§ **YOUR GOAL**: Set down exactly the lines below, starting at the one that contains "camera: 75 degrees right, 10 degrees down" and ending at the one that contains "camera: 85 degrees left, 5 degrees up", with both of those lines included and nothing else.

[Stored data entries]
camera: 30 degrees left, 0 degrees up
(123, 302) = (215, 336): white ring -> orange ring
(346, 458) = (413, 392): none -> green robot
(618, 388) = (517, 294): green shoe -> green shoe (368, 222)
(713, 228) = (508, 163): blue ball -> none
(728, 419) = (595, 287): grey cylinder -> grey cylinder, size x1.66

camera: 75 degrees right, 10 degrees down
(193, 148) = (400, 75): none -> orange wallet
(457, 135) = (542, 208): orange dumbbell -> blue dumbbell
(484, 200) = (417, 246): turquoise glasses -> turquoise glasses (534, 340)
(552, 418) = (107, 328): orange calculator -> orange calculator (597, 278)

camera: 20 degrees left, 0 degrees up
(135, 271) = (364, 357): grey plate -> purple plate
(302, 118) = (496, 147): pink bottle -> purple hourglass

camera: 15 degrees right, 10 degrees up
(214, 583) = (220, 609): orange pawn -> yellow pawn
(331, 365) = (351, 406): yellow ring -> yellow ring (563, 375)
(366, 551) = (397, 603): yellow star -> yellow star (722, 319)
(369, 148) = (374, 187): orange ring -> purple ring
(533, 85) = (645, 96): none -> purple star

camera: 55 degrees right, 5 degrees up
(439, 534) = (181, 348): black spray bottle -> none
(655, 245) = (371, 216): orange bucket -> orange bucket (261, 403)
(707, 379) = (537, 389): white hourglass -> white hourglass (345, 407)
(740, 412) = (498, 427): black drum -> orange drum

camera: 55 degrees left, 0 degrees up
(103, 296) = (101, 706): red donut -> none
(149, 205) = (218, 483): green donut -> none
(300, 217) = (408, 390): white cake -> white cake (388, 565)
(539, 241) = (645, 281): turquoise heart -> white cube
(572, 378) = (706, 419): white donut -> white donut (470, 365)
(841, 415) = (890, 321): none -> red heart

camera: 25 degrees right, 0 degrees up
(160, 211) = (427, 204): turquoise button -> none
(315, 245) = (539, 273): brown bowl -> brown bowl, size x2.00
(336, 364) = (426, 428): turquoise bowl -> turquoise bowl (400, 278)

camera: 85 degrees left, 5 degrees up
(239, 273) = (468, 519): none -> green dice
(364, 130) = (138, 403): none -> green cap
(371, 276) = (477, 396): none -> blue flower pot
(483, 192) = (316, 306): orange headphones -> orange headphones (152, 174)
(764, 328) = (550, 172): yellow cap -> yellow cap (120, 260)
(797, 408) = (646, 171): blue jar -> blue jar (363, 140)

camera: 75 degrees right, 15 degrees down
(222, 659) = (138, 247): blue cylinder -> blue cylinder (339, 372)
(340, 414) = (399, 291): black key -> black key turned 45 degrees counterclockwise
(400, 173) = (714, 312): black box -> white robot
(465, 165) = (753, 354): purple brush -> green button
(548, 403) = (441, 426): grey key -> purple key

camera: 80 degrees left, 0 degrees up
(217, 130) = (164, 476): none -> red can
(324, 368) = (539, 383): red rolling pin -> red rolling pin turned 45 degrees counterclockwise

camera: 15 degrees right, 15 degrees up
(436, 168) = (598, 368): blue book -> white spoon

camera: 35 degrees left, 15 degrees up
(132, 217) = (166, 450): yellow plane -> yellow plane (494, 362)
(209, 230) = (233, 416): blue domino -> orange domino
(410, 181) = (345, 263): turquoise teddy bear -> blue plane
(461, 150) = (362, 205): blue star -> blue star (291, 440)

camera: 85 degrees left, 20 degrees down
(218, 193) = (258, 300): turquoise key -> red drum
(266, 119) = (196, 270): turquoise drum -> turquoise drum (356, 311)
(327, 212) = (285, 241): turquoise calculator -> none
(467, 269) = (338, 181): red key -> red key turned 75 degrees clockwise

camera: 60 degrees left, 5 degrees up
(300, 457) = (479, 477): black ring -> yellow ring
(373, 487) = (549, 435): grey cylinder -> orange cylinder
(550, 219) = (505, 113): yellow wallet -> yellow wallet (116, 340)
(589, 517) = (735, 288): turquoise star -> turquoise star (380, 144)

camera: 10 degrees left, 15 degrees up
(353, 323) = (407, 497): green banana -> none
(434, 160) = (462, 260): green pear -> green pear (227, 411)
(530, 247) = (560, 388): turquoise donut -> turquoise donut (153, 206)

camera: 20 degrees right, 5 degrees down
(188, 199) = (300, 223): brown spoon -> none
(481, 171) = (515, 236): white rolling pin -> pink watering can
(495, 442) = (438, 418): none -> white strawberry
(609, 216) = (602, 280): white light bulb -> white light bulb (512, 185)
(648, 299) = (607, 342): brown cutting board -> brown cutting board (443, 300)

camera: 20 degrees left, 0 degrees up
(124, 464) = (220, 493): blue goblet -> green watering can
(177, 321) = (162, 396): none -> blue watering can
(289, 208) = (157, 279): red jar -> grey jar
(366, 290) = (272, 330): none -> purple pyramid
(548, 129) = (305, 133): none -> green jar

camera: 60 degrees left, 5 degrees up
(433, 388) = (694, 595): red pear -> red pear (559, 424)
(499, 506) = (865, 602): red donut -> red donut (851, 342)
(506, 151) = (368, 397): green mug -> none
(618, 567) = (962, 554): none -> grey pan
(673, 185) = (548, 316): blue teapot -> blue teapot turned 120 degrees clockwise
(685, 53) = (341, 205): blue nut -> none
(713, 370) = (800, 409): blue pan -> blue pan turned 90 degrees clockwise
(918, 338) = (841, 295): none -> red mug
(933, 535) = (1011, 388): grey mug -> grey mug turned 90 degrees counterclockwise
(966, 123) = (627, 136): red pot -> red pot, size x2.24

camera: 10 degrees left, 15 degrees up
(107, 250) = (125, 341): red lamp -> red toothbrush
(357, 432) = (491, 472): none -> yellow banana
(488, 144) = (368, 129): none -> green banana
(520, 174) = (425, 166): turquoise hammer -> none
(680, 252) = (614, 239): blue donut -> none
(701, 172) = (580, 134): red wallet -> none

§ **SOLUTION FOR THIS EXERCISE**:
camera: 75 degrees right, 10 degrees down
(193, 148) = (400, 75): none -> orange wallet
(457, 135) = (542, 208): orange dumbbell -> blue dumbbell
(484, 200) = (417, 246): turquoise glasses -> turquoise glasses (534, 340)
(552, 418) = (107, 328): orange calculator -> orange calculator (597, 278)

camera: 20 degrees left, 0 degrees up
(135, 271) = (364, 357): grey plate -> purple plate
(302, 118) = (496, 147): pink bottle -> purple hourglass

camera: 15 degrees right, 10 degrees up
(214, 583) = (220, 609): orange pawn -> yellow pawn
(331, 365) = (351, 406): yellow ring -> yellow ring (563, 375)
(366, 551) = (397, 603): yellow star -> yellow star (722, 319)
(369, 148) = (374, 187): orange ring -> purple ring
(533, 85) = (645, 96): none -> purple star

camera: 55 degrees right, 5 degrees up
(439, 534) = (181, 348): black spray bottle -> none
(655, 245) = (371, 216): orange bucket -> orange bucket (261, 403)
(707, 379) = (537, 389): white hourglass -> white hourglass (345, 407)
(740, 412) = (498, 427): black drum -> orange drum

camera: 55 degrees left, 0 degrees up
(103, 296) = (101, 706): red donut -> none
(149, 205) = (218, 483): green donut -> none
(300, 217) = (408, 390): white cake -> white cake (388, 565)
(539, 241) = (645, 281): turquoise heart -> white cube
(572, 378) = (706, 419): white donut -> white donut (470, 365)
(841, 415) = (890, 321): none -> red heart

camera: 25 degrees right, 0 degrees up
(160, 211) = (427, 204): turquoise button -> none
(315, 245) = (539, 273): brown bowl -> brown bowl, size x2.00
(336, 364) = (426, 428): turquoise bowl -> turquoise bowl (400, 278)

camera: 85 degrees left, 5 degrees up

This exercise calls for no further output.